--- START ---

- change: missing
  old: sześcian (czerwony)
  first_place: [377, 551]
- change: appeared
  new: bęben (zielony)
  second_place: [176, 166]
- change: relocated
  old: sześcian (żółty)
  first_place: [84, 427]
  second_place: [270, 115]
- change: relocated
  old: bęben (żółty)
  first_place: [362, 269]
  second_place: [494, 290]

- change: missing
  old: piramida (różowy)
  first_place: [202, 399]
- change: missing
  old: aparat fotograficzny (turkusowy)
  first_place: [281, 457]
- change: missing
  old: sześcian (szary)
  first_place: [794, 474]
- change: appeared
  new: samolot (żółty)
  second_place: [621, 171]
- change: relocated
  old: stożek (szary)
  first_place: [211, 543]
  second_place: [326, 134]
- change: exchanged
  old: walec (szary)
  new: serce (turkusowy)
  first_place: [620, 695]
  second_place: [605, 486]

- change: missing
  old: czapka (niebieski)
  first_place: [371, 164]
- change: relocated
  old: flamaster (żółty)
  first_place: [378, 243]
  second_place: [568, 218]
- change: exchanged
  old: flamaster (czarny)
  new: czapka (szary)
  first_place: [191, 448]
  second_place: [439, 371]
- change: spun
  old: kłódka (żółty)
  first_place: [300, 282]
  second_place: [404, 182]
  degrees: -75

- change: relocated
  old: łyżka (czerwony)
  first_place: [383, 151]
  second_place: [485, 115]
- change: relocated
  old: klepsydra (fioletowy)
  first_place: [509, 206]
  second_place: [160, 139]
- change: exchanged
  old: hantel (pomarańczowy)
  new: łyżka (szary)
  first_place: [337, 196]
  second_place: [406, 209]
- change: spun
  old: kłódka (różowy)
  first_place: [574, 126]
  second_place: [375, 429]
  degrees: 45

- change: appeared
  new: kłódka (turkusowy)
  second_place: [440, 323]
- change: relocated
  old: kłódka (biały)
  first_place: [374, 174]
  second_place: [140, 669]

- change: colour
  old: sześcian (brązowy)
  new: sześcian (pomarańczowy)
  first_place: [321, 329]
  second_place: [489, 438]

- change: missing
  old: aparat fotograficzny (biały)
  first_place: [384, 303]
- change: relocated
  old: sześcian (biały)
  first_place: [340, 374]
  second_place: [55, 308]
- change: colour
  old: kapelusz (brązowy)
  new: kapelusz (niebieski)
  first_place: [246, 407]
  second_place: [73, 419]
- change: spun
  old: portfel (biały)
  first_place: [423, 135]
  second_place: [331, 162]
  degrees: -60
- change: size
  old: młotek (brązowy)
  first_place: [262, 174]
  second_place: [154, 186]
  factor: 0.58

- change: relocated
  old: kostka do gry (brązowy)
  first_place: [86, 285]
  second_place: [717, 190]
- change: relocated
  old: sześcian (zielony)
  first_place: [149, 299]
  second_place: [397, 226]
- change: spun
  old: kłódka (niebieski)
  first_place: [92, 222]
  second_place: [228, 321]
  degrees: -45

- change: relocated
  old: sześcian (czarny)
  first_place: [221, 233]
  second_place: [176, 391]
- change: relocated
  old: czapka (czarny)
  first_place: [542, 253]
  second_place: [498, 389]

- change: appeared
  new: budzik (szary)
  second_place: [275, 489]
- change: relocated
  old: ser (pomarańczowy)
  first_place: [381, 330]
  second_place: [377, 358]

--- END ---

## [EXERCISE DETAILS]
What is needed is every line from the beginning of the data up to and including the line with "first_place: [362, 269]", given again word for word.

## [SOLUTION TO THE PROBLEM]
- change: missing
  old: sześcian (czerwony)
  first_place: [377, 551]
- change: appeared
  new: bęben (zielony)
  second_place: [176, 166]
- change: relocated
  old: sześcian (żółty)
  first_place: [84, 427]
  second_place: [270, 115]
- change: relocated
  old: bęben (żółty)
  first_place: [362, 269]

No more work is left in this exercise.